-------- Records to process --------
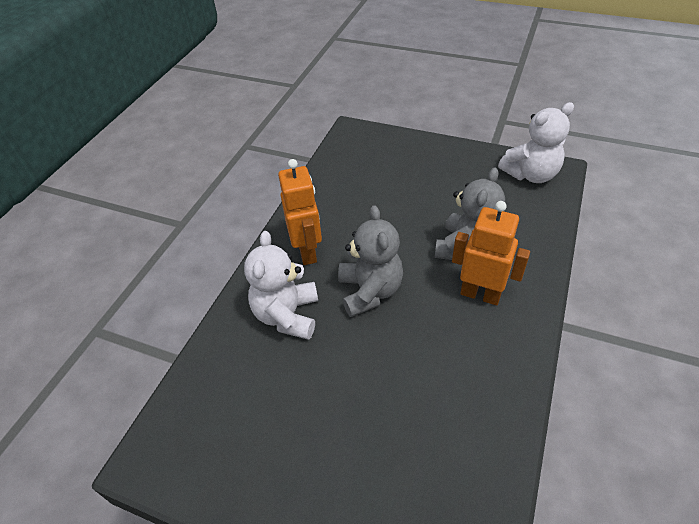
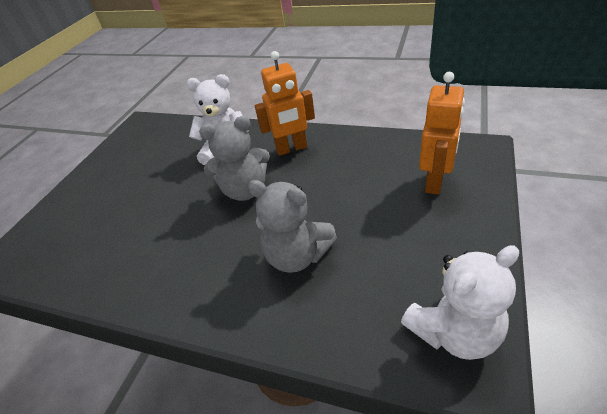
camera: 90 degrees right, 5 degrees down
(480, 294) = (232, 268): orange robot -> orange robot (435, 182)
(531, 174) = (454, 332): white teddy bear -> white teddy bear turned 90 degrees counterclockwise

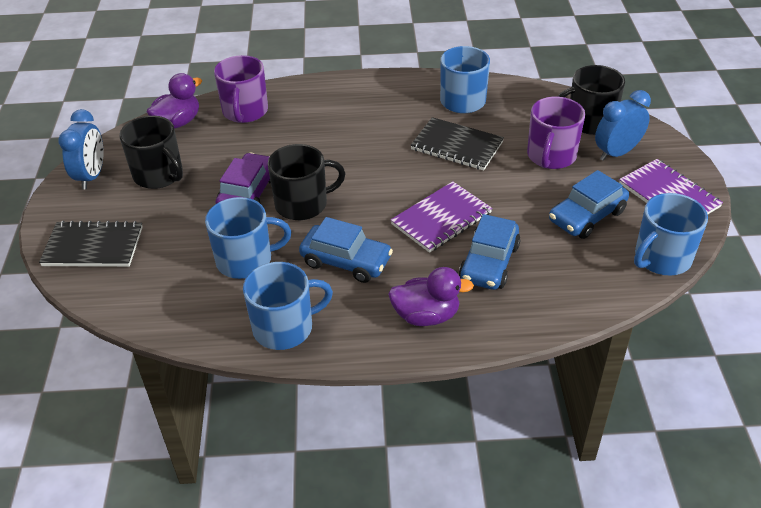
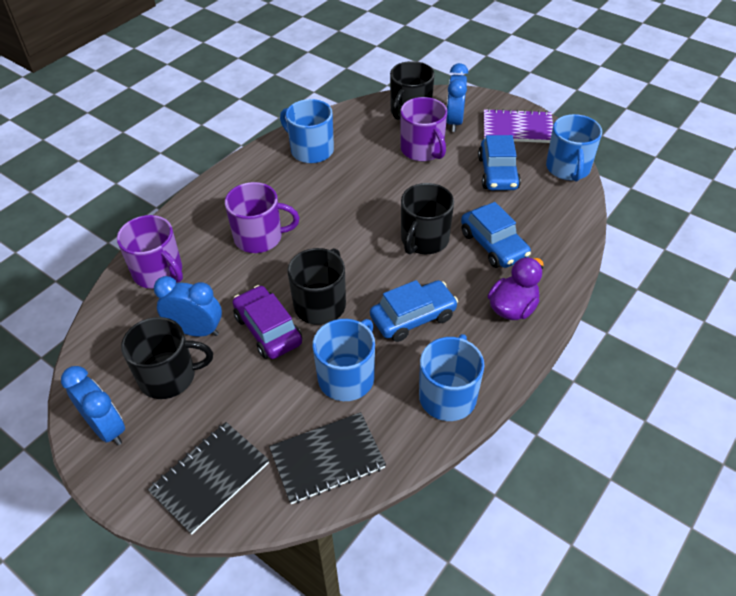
camera: 50 degrees left, 5 degrees up
(178, 122) = (112, 324): purple duck -> none
(211, 161) = (196, 330): none -> blue clock
(334, 134) = (260, 237): none -> purple mug
(441, 218) = (424, 240): purple notebook -> black mug
(457, 146) = (357, 184): black notebook -> black notebook (327, 459)

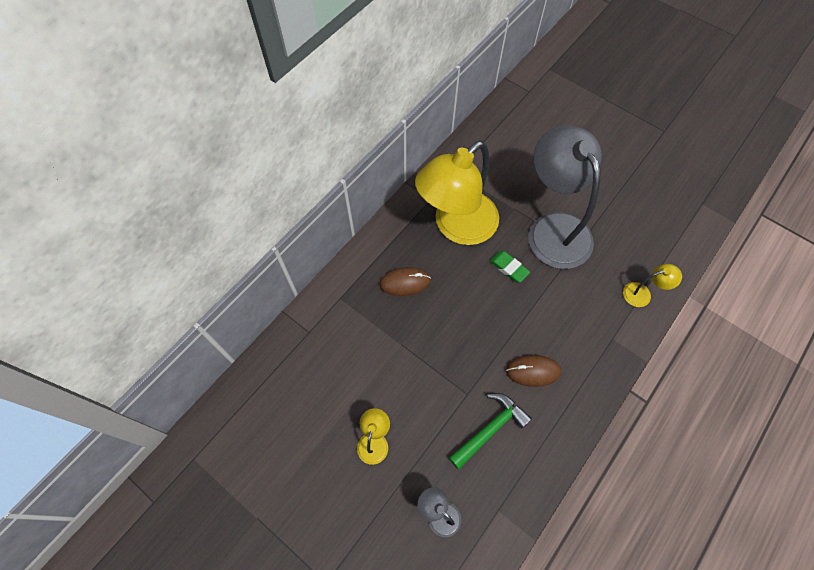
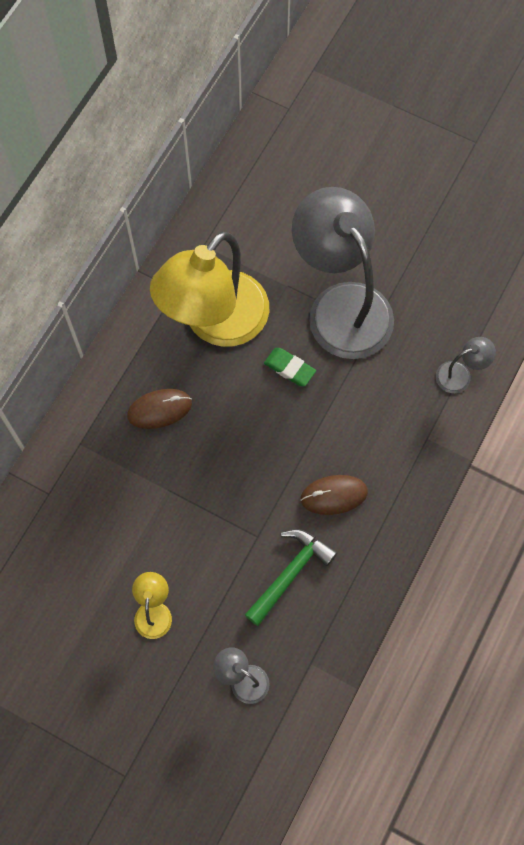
camera: 10 degrees left, 5 degrees up
(642, 293) = (460, 375): yellow lamp -> grey lamp

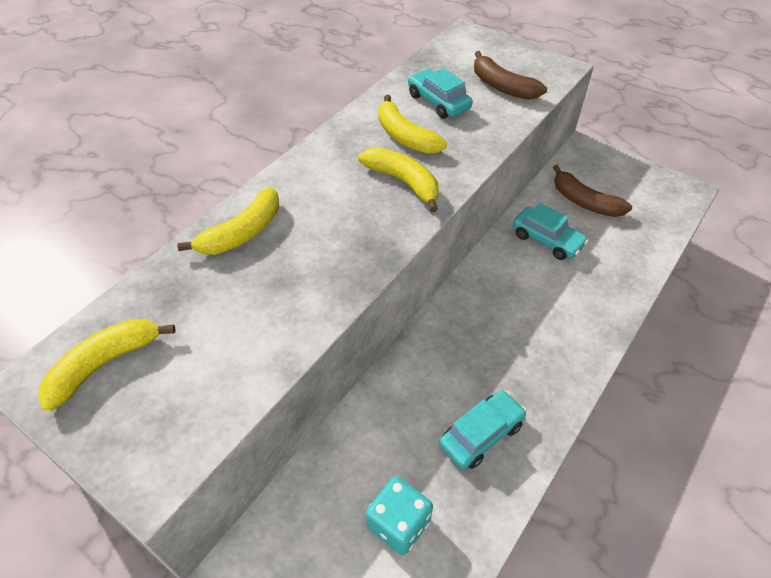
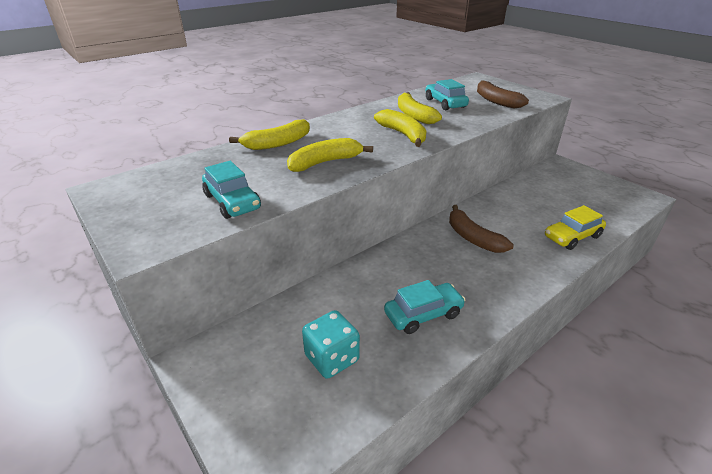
camera: 15 degrees right, 15 degrees down
(104, 364) = (150, 188): yellow banana -> yellow banana (325, 162)
(547, 240) = (516, 208): turquoise car -> turquoise car (232, 202)
(584, 202) = (553, 191): brown banana -> brown banana (473, 238)
(618, 275) = (572, 237): none -> yellow car

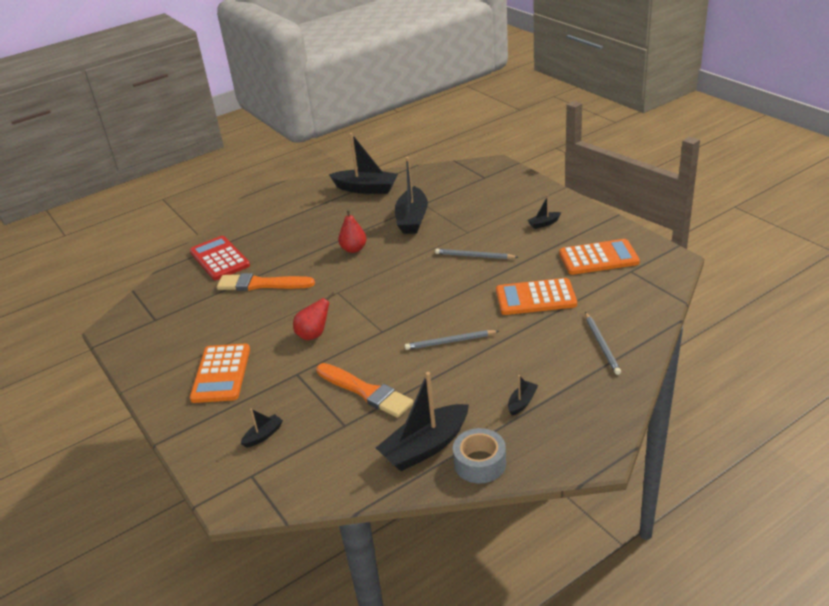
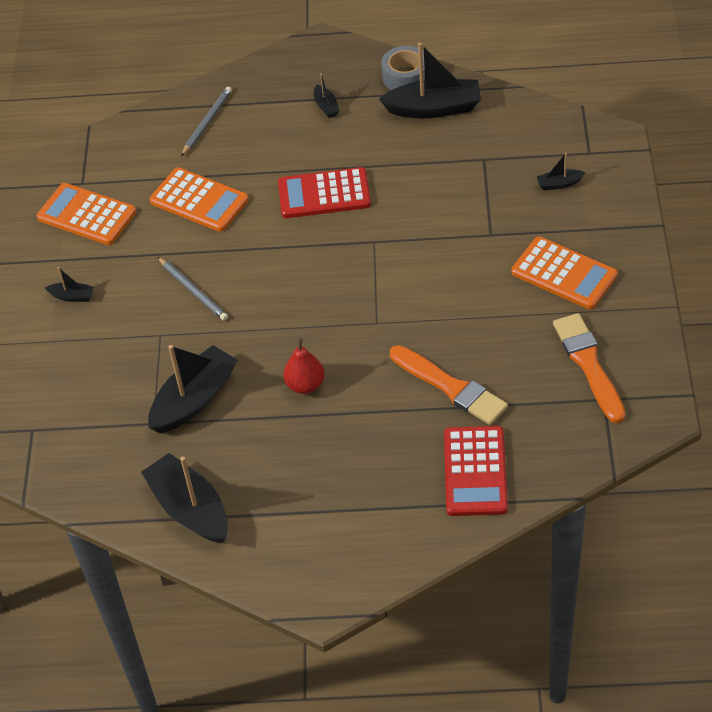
camera: 145 degrees left, 15 degrees up
(221, 374) = (564, 274): orange calculator -> orange calculator turned 90 degrees clockwise
(314, 334) = (442, 274): red pear -> none
(366, 391) = (441, 181): orange brush -> orange brush (588, 364)
(450, 342) = (324, 194): grey pencil -> red calculator
(522, 402) = (326, 106): black boat -> black boat turned 90 degrees counterclockwise

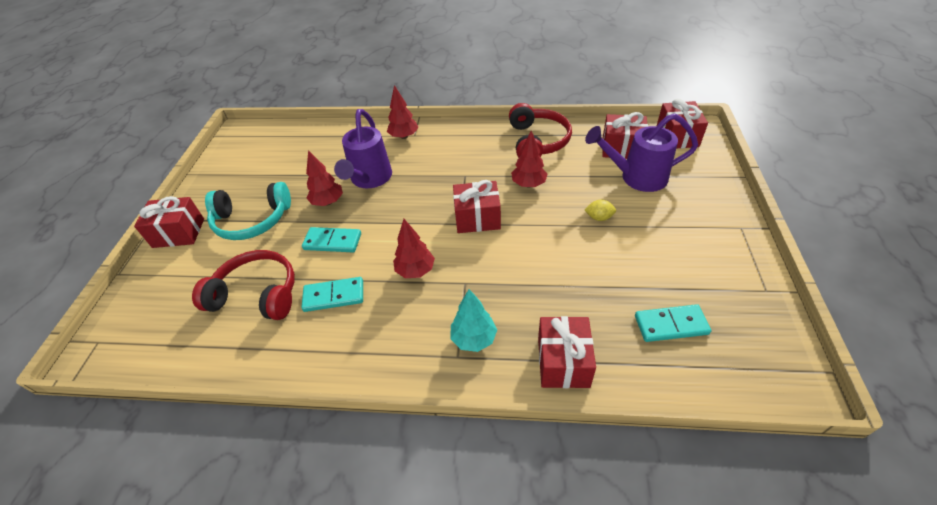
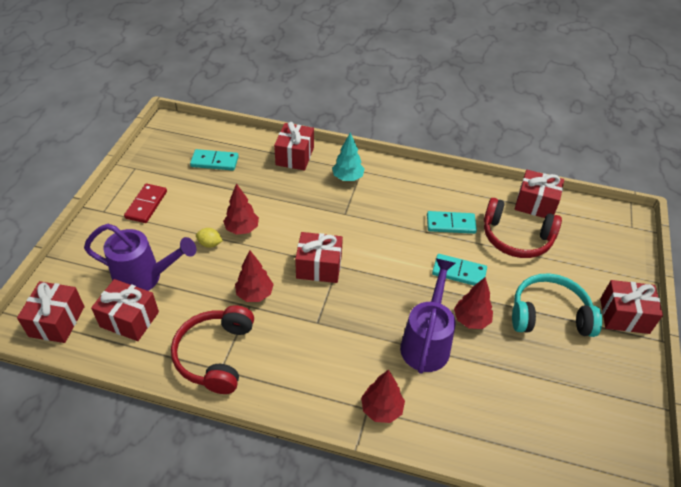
camera: 175 degrees left, 0 degrees up
(212, 351) = (535, 204): none -> red gift
(415, 270) = (383, 230): red tree -> red tree (242, 229)
(702, 244) = (146, 205): none -> red domino

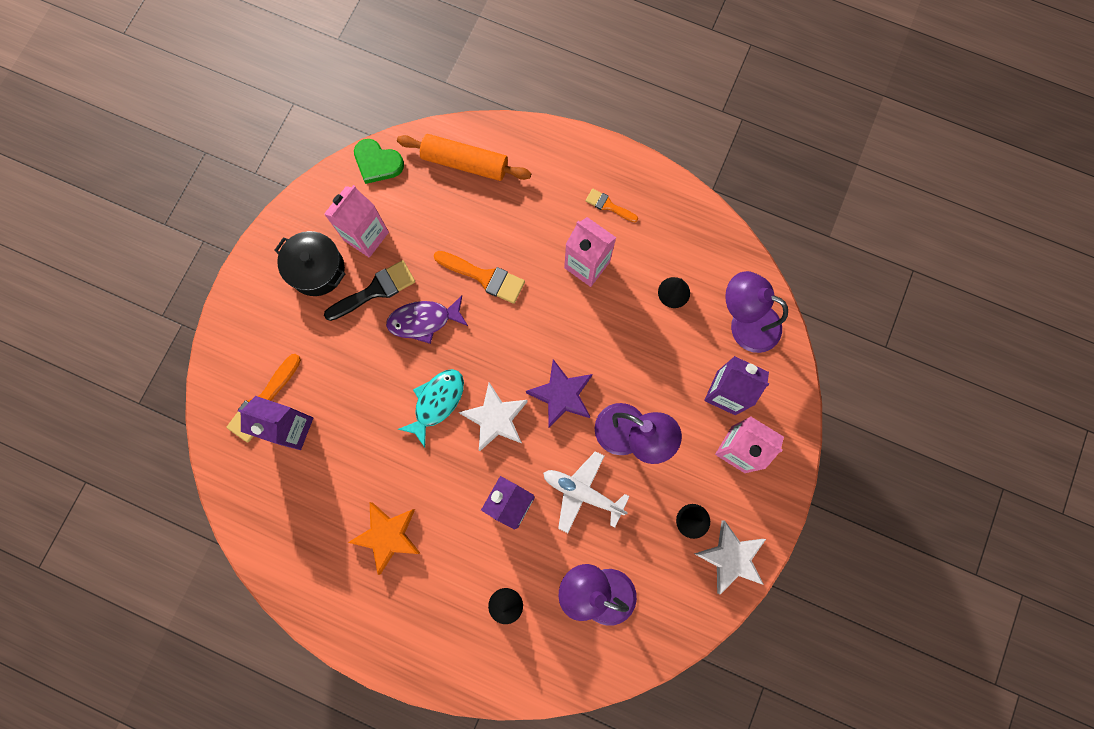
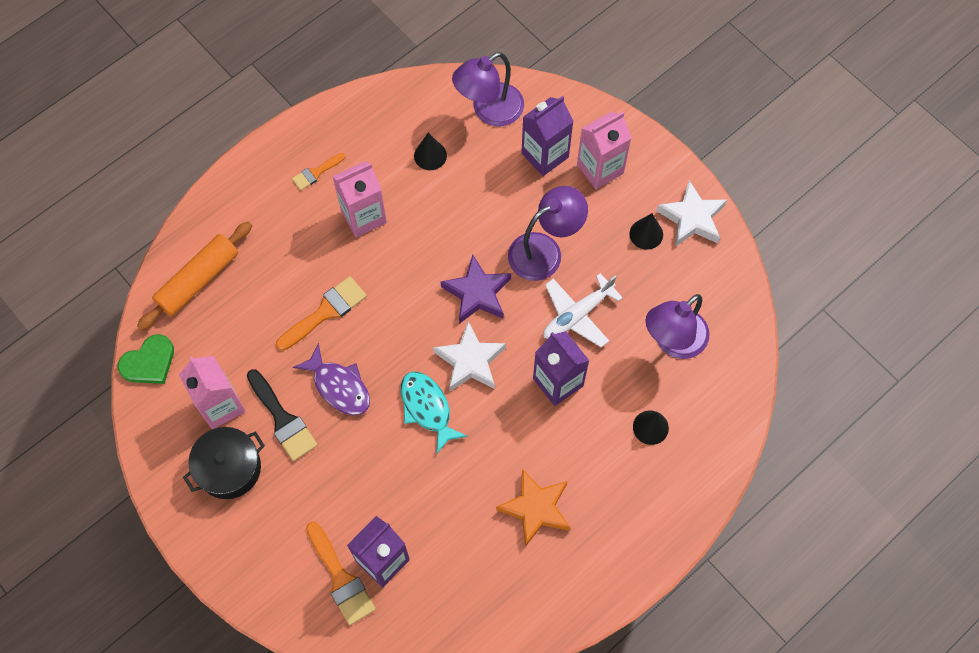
camera: 65 degrees left, 10 degrees down
(375, 290) = (283, 419): black brush -> black brush turned 150 degrees clockwise
(424, 321) = (339, 386): purple fish -> purple fish turned 60 degrees counterclockwise

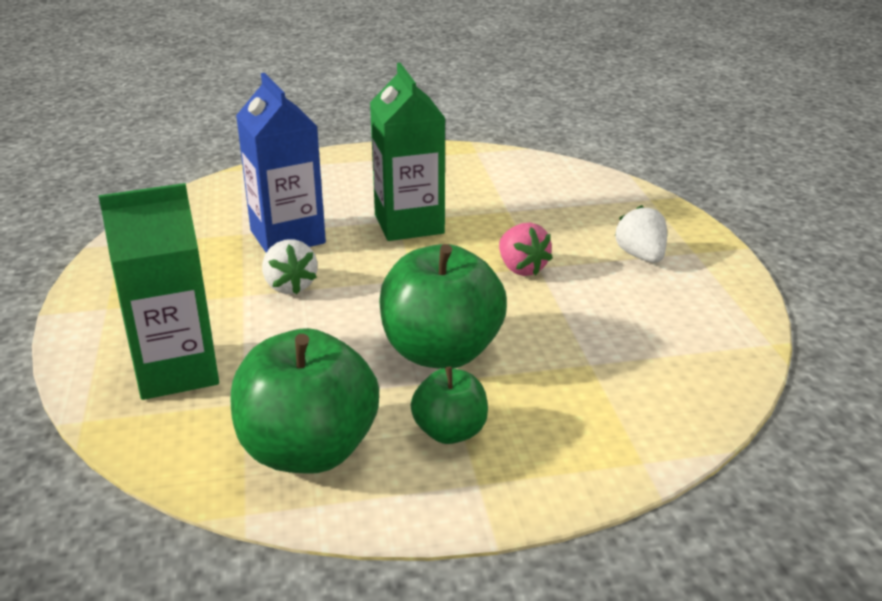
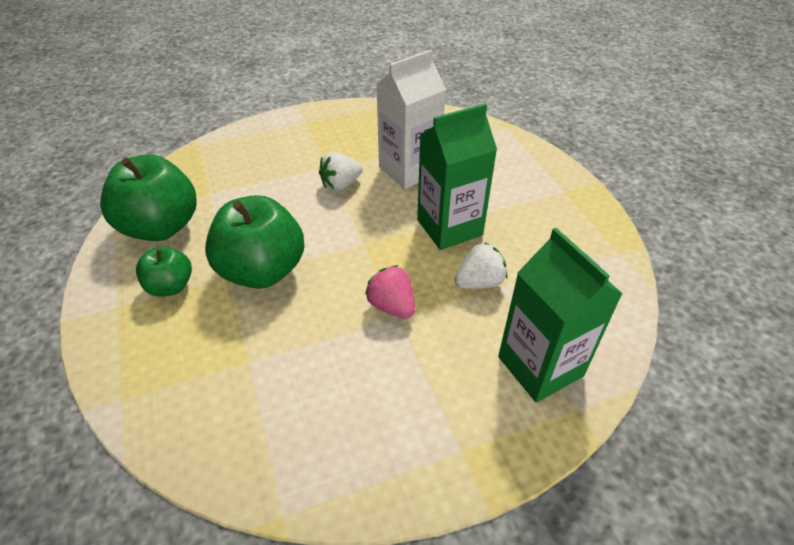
camera: 80 degrees right, 15 degrees up
(176, 371) = (242, 162): green carton -> green carton (540, 366)
(287, 237) = (409, 170): blue carton -> white carton
(521, 269) = (392, 306): pink strawberry -> pink strawberry turned 90 degrees clockwise
(641, 256) = (438, 398): white strawberry -> white strawberry (479, 282)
--------
#### Task goal:
Print the data above from its first line through the line that has "camera: 80 degrees right, 15 degrees up", exactly and with nothing else, omitting pictures.

#### Response to this task:
camera: 90 degrees right, 5 degrees down
(480, 294) = (232, 268): orange robot -> orange robot (435, 182)
(531, 174) = (454, 332): white teddy bear -> white teddy bear turned 90 degrees counterclockwise

camera: 50 degrees left, 5 degrees up
(178, 122) = (112, 324): purple duck -> none
(211, 161) = (196, 330): none -> blue clock
(334, 134) = (260, 237): none -> purple mug
(441, 218) = (424, 240): purple notebook -> black mug
(457, 146) = (357, 184): black notebook -> black notebook (327, 459)

camera: 10 degrees left, 5 degrees up
(642, 293) = (460, 375): yellow lamp -> grey lamp

camera: 15 degrees right, 15 degrees down
(104, 364) = (150, 188): yellow banana -> yellow banana (325, 162)
(547, 240) = (516, 208): turquoise car -> turquoise car (232, 202)
(584, 202) = (553, 191): brown banana -> brown banana (473, 238)
(618, 275) = (572, 237): none -> yellow car

camera: 145 degrees left, 15 degrees up
(221, 374) = (564, 274): orange calculator -> orange calculator turned 90 degrees clockwise
(314, 334) = (442, 274): red pear -> none
(366, 391) = (441, 181): orange brush -> orange brush (588, 364)
(450, 342) = (324, 194): grey pencil -> red calculator
(522, 402) = (326, 106): black boat -> black boat turned 90 degrees counterclockwise

camera: 175 degrees left, 0 degrees up
(212, 351) = (535, 204): none -> red gift
(415, 270) = (383, 230): red tree -> red tree (242, 229)
(702, 244) = (146, 205): none -> red domino

camera: 65 degrees left, 10 degrees down
(375, 290) = (283, 419): black brush -> black brush turned 150 degrees clockwise
(424, 321) = (339, 386): purple fish -> purple fish turned 60 degrees counterclockwise

camera: 80 degrees right, 15 degrees up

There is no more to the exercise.